**Records supplied**.

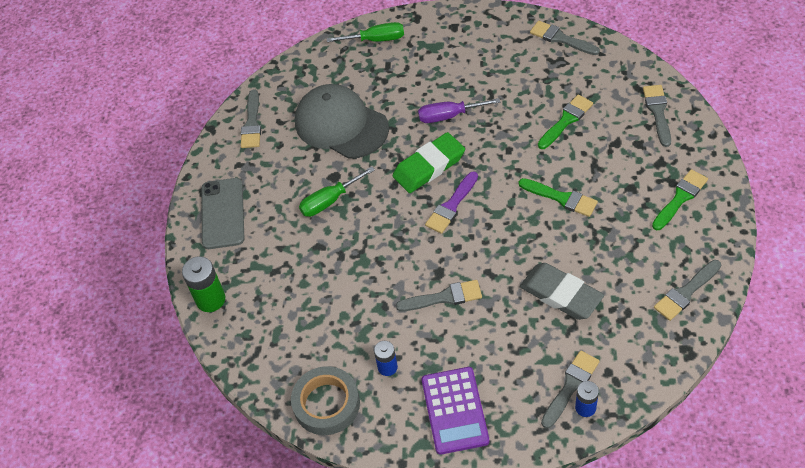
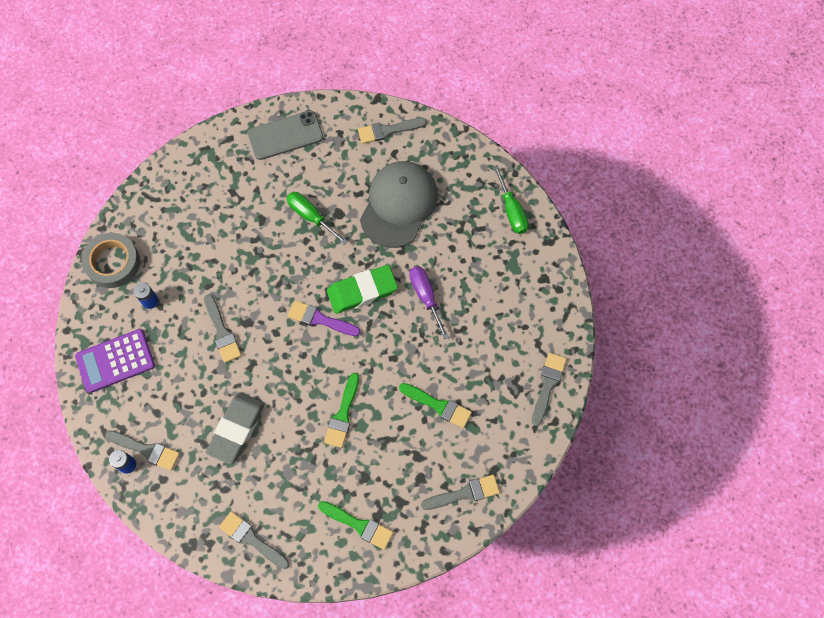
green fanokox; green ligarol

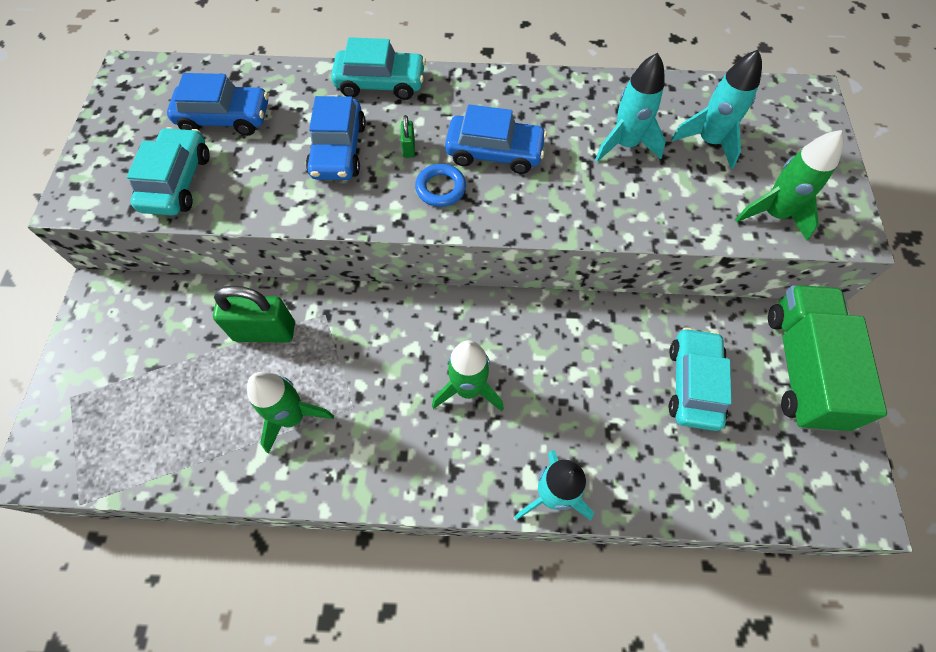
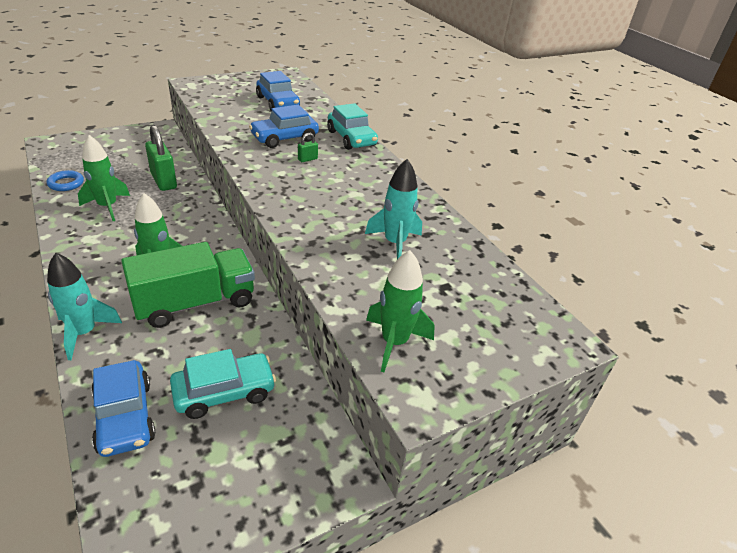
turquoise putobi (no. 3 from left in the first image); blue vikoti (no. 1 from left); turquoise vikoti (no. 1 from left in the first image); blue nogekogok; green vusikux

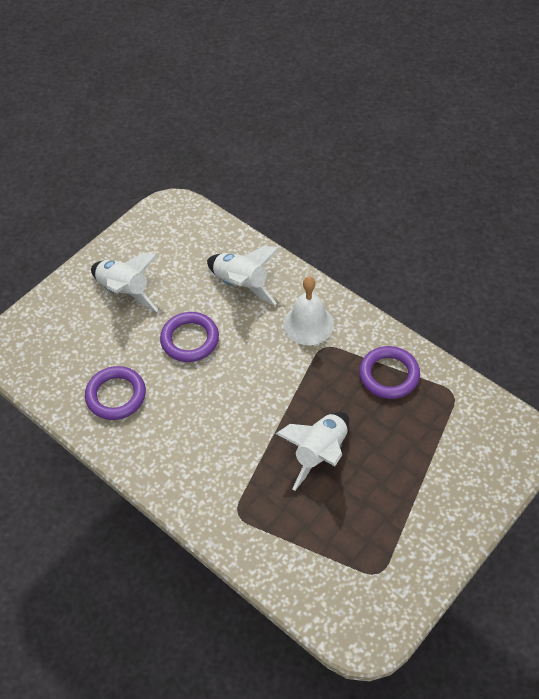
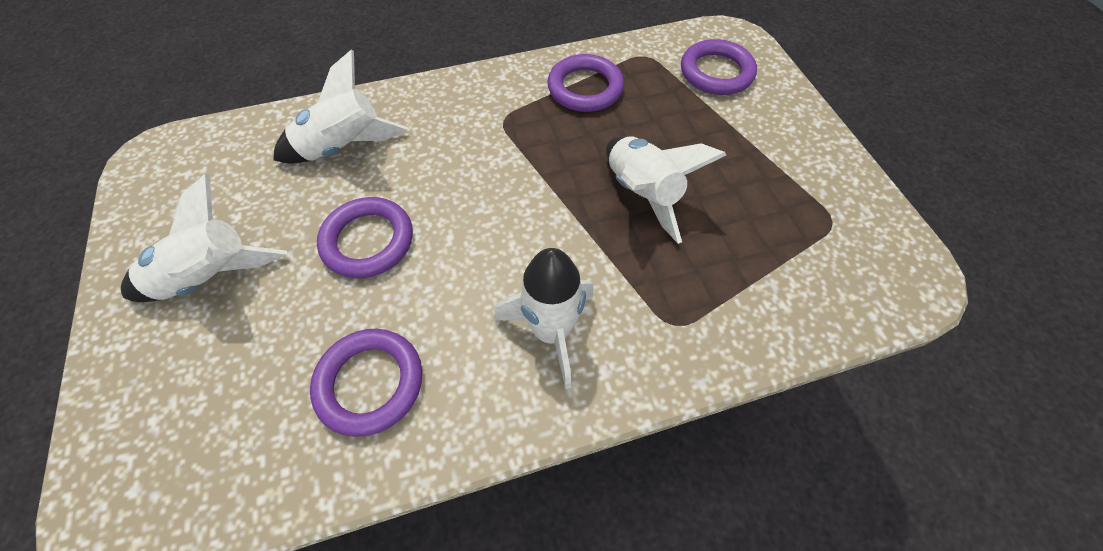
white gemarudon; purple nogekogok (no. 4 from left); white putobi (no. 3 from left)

* * *

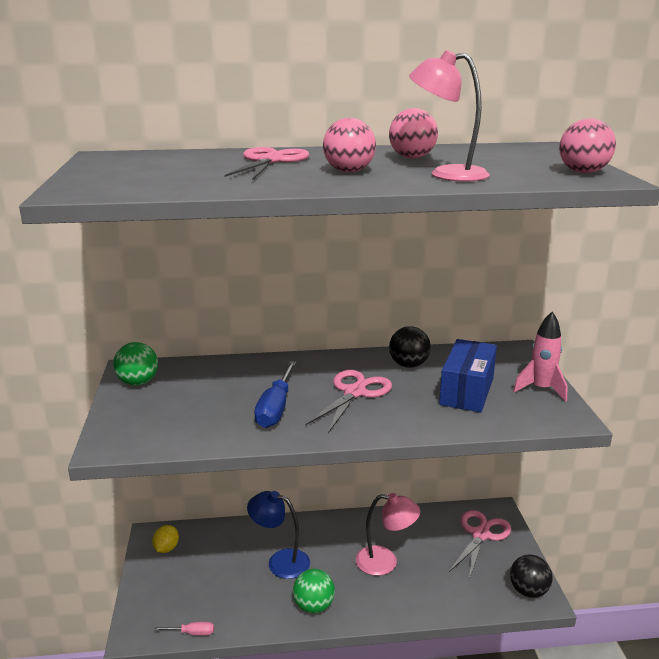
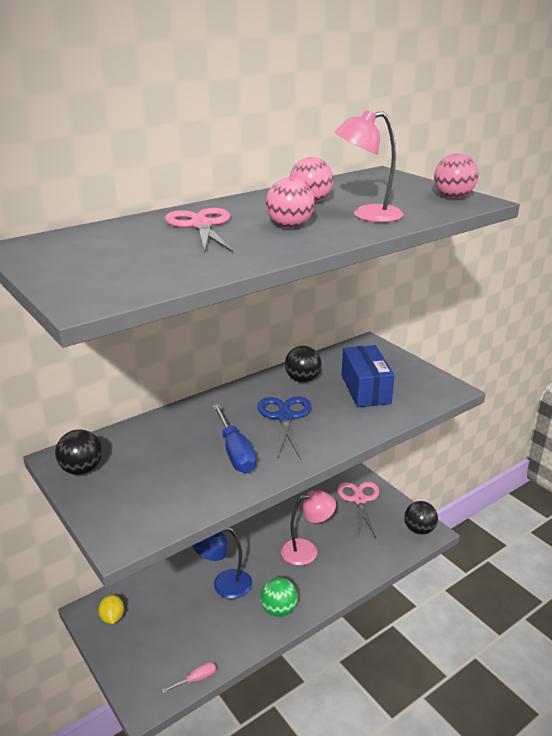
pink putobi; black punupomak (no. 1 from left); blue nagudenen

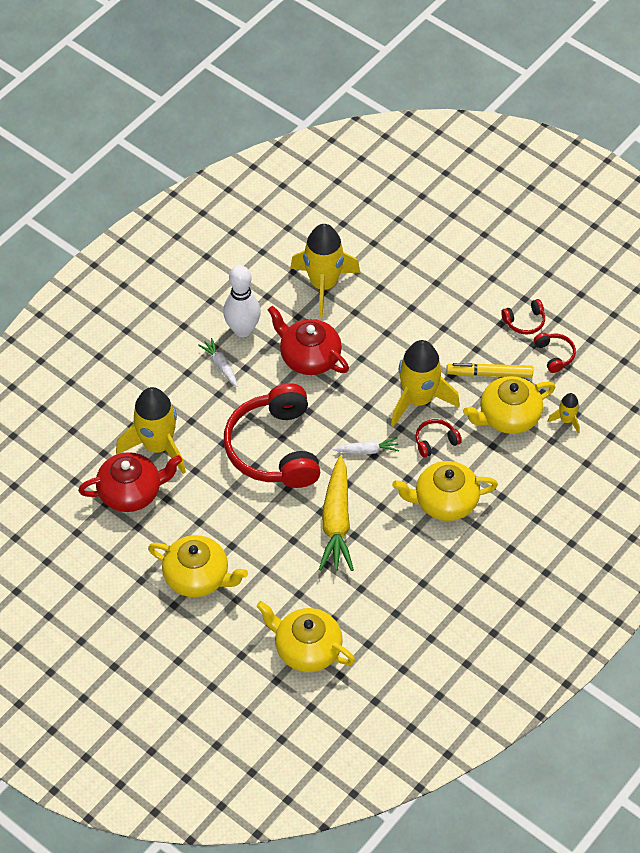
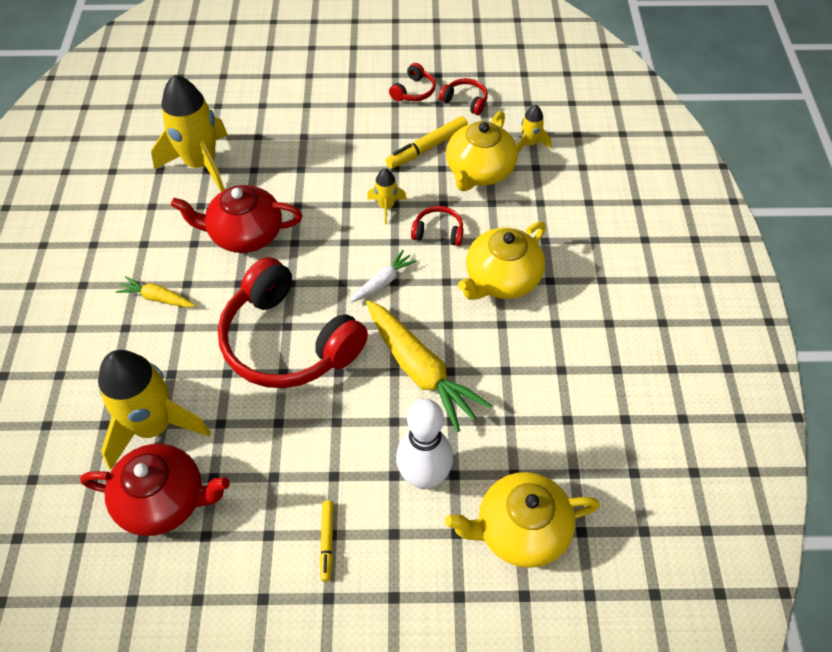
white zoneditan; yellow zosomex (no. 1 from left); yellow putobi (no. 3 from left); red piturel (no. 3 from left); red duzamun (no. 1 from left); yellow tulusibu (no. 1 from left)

**Work instruction**. Reproduce the listing above only between the lines holding "turquoise putobi (no." and "white gemarudon; purple", inclusive. Every line must match exactly, and pictures are dropped.

**Answer to the exercise**.
turquoise putobi (no. 3 from left in the first image); blue vikoti (no. 1 from left); turquoise vikoti (no. 1 from left in the first image); blue nogekogok; green vusikux

white gemarudon; purple nogekogok (no. 4 from left); white putobi (no. 3 from left)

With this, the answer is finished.